▶ [Instructions to follow] How many lines in the entries below contain the string "kern", counting only matches with the same letter case? Reply with the number alone.

▶ [Material to process]
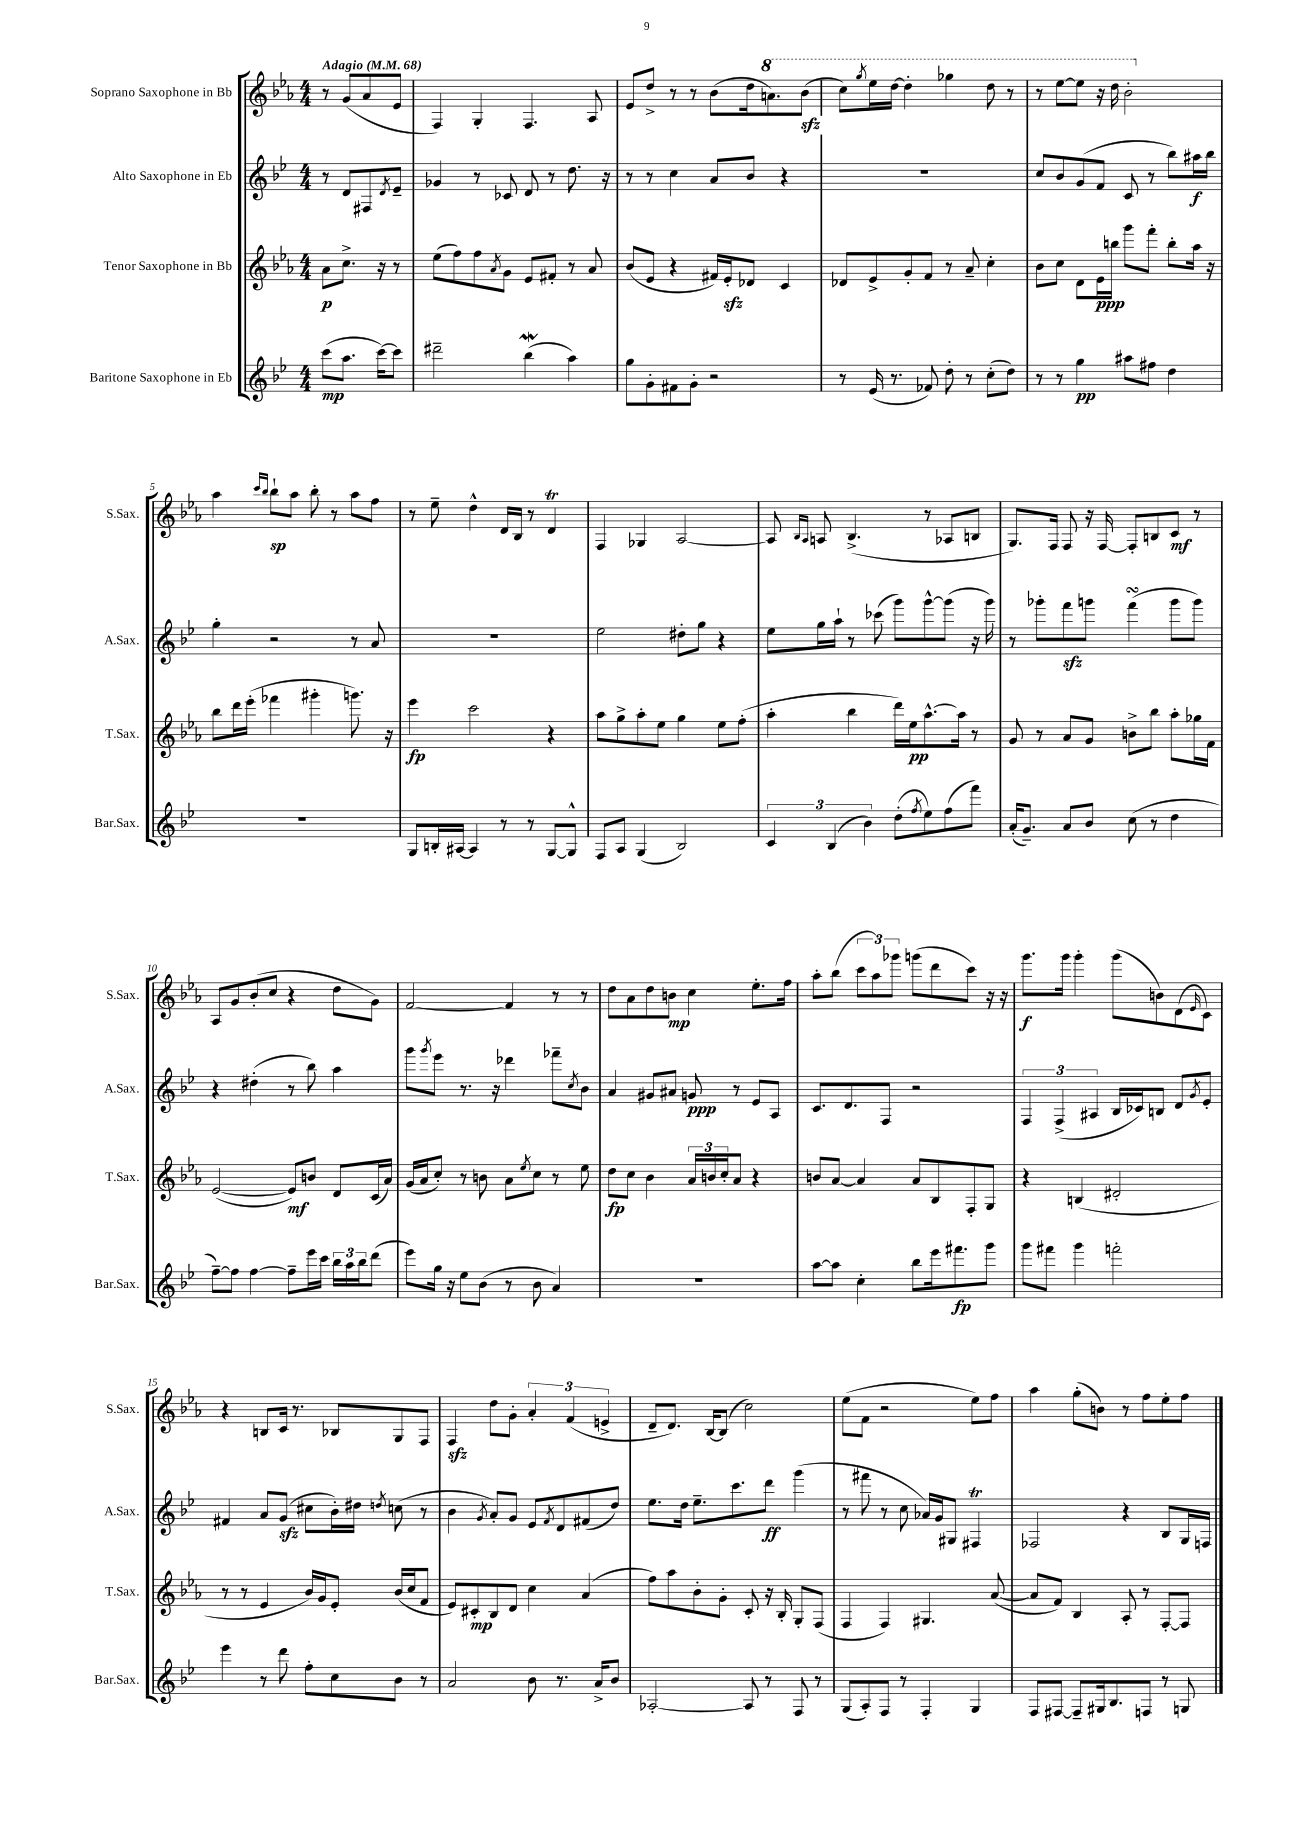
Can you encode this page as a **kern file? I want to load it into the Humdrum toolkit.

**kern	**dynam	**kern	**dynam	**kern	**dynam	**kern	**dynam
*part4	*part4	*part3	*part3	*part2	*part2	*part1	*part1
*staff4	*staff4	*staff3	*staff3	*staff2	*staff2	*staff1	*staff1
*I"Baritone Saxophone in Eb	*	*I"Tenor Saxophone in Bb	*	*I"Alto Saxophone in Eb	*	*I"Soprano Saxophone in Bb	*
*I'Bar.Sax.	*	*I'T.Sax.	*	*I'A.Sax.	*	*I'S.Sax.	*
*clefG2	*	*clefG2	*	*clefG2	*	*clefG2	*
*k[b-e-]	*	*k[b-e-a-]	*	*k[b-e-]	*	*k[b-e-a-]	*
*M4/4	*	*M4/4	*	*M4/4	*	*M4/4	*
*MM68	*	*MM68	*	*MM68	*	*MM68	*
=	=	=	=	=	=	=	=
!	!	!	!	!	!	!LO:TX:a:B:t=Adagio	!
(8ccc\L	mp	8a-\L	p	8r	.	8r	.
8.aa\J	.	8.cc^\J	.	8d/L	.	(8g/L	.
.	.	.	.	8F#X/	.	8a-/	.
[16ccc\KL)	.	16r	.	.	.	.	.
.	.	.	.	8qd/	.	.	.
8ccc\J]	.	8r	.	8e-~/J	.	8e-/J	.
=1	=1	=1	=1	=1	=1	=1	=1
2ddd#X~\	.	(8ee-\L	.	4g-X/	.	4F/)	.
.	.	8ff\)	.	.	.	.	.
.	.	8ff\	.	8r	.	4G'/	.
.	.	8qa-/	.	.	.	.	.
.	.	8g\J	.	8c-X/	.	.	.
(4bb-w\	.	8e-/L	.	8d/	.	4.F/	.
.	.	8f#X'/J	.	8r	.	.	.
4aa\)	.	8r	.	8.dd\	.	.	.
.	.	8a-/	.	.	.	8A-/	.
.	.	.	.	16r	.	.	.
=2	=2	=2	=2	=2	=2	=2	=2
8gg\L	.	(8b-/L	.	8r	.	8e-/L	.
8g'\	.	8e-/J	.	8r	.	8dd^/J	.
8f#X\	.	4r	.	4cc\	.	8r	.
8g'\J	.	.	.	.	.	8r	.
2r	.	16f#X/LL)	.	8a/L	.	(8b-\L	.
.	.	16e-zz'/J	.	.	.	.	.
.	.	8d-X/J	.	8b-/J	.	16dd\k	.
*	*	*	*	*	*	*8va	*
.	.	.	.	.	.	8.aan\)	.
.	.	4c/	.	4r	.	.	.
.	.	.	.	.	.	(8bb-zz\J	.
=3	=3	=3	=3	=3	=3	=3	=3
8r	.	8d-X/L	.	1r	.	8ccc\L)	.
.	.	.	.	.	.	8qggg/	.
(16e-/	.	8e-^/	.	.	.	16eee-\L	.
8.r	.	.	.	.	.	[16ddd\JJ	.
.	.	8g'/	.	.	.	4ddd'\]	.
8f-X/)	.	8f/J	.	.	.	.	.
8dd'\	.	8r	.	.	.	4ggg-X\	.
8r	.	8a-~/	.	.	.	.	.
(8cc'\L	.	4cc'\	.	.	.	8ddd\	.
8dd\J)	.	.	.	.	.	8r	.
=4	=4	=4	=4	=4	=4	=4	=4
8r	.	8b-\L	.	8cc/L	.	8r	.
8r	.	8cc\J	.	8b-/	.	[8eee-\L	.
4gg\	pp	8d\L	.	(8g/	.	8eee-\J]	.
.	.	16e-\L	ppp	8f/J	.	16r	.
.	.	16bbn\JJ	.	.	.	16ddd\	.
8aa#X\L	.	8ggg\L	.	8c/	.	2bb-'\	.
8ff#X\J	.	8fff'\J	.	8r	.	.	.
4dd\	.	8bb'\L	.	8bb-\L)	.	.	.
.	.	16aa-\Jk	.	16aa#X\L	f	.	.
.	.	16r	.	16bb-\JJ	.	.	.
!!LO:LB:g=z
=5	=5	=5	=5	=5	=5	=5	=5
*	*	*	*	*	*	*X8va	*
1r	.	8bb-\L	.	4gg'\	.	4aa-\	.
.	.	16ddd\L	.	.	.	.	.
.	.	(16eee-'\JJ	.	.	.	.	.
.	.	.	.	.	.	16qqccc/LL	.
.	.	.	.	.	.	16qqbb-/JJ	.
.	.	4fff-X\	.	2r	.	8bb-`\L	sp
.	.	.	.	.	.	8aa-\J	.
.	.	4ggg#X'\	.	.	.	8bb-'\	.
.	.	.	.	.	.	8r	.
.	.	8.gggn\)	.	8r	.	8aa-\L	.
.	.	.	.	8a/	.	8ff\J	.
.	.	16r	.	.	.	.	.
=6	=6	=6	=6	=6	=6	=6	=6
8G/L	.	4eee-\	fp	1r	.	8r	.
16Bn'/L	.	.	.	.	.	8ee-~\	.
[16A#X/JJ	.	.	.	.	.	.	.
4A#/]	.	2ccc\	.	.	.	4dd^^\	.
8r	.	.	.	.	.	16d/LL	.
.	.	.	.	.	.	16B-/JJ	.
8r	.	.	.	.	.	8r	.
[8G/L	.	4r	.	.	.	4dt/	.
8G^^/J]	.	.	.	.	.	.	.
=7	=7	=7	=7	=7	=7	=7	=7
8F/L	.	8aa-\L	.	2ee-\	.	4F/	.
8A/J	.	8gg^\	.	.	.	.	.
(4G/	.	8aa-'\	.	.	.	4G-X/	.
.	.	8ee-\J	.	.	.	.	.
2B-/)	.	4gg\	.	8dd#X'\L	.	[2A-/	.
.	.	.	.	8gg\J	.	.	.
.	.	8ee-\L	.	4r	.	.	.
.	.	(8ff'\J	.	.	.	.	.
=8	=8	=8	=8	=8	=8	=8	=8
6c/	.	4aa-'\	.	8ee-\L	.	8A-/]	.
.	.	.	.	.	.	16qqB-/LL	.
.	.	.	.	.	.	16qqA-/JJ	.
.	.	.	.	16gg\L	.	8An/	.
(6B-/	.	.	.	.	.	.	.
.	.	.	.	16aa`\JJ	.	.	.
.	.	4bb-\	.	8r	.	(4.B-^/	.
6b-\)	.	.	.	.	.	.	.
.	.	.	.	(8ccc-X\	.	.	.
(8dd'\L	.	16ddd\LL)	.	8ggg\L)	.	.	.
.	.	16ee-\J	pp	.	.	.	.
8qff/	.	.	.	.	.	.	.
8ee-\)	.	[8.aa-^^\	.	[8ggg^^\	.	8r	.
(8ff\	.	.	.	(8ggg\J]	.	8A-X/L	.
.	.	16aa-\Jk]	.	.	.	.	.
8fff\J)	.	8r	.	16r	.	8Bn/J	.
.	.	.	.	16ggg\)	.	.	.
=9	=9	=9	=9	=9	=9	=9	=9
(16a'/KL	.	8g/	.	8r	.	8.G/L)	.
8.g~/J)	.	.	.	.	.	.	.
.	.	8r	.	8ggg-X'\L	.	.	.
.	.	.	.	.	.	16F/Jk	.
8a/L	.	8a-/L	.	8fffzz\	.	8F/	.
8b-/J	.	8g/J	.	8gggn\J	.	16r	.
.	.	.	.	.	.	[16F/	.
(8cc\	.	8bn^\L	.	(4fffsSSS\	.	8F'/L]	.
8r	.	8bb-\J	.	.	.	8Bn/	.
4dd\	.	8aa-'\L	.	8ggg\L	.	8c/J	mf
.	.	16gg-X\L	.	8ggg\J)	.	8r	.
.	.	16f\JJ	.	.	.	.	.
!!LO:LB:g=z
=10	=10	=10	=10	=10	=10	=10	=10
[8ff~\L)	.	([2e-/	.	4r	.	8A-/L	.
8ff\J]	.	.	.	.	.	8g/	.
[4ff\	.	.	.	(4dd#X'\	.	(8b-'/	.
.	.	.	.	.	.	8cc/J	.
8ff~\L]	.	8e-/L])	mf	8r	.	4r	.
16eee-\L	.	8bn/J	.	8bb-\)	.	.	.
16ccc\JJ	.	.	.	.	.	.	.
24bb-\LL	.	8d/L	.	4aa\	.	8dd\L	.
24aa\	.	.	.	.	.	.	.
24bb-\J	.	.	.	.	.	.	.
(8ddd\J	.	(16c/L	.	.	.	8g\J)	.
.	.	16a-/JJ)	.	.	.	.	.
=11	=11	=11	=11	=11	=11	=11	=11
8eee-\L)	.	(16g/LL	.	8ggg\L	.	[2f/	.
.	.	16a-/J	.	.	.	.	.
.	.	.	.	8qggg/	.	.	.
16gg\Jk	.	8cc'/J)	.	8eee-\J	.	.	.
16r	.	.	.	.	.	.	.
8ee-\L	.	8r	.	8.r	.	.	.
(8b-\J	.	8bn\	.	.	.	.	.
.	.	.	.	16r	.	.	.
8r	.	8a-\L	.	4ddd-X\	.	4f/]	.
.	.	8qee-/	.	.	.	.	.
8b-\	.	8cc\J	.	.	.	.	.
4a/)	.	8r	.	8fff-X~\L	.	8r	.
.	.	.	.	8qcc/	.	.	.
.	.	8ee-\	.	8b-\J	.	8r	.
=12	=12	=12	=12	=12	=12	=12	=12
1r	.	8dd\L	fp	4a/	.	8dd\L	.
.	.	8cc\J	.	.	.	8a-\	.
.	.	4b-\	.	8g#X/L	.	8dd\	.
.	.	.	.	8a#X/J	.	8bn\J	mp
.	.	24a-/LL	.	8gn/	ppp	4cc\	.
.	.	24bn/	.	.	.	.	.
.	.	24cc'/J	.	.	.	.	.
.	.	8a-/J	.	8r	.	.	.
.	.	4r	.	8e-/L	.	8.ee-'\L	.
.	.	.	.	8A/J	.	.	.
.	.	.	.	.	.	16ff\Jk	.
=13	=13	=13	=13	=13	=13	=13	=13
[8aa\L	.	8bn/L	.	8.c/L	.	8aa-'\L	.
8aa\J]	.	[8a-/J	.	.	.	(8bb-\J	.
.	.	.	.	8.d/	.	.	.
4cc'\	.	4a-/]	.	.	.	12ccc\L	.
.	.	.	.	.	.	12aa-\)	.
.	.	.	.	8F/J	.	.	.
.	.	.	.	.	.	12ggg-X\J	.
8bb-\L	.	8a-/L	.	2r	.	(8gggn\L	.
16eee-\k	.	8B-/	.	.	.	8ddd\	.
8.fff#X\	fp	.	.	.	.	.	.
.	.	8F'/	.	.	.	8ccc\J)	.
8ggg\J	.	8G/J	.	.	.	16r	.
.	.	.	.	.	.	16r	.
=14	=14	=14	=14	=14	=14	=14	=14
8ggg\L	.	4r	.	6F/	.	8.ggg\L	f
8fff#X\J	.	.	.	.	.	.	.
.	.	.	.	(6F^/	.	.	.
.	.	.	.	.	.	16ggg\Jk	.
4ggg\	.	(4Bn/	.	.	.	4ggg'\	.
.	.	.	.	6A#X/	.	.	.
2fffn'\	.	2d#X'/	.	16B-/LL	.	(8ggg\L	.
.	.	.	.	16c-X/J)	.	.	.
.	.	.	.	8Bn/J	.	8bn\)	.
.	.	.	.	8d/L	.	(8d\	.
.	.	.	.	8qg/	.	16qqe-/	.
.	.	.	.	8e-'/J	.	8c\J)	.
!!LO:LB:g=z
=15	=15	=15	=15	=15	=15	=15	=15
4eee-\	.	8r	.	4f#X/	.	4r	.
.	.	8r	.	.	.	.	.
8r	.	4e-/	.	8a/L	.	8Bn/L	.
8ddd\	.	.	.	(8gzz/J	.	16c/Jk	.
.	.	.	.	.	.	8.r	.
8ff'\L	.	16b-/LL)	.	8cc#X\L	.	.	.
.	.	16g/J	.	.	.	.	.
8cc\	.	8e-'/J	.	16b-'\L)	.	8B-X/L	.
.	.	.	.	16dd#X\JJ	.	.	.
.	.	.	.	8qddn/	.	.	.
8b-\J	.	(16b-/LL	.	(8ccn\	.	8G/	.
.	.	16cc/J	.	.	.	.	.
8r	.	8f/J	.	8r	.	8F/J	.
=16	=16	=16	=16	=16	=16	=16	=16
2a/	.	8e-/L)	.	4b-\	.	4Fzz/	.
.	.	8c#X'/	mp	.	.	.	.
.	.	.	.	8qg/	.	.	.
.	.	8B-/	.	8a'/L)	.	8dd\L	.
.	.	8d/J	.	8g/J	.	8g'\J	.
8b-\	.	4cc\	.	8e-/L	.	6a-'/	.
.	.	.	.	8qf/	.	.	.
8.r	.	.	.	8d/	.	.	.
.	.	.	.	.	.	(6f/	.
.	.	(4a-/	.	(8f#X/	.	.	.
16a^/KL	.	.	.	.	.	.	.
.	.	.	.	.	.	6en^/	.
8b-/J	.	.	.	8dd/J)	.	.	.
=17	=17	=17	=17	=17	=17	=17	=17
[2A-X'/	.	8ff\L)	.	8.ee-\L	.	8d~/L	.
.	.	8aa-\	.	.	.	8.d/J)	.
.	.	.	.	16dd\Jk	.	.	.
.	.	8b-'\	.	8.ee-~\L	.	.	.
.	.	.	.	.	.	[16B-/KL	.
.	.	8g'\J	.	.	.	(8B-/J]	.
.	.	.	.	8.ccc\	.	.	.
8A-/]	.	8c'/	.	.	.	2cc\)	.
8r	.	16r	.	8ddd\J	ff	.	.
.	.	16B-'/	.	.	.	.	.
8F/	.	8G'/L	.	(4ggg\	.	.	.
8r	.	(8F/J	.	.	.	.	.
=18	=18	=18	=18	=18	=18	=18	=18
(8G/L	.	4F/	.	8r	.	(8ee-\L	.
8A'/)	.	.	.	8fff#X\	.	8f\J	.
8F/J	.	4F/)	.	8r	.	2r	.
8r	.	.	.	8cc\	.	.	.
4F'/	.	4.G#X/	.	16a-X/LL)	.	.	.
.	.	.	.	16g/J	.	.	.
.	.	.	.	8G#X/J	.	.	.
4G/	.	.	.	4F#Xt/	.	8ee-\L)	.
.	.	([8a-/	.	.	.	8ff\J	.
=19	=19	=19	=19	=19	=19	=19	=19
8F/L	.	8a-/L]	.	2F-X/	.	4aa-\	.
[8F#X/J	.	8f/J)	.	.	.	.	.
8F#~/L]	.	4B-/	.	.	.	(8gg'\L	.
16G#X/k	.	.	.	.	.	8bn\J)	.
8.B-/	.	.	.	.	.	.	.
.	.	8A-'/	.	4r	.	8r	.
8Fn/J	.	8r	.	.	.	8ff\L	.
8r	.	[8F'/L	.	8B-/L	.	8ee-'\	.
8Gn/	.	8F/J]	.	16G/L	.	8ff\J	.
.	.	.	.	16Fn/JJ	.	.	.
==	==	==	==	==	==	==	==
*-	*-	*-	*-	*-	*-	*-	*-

▶ [Solution for this task] 2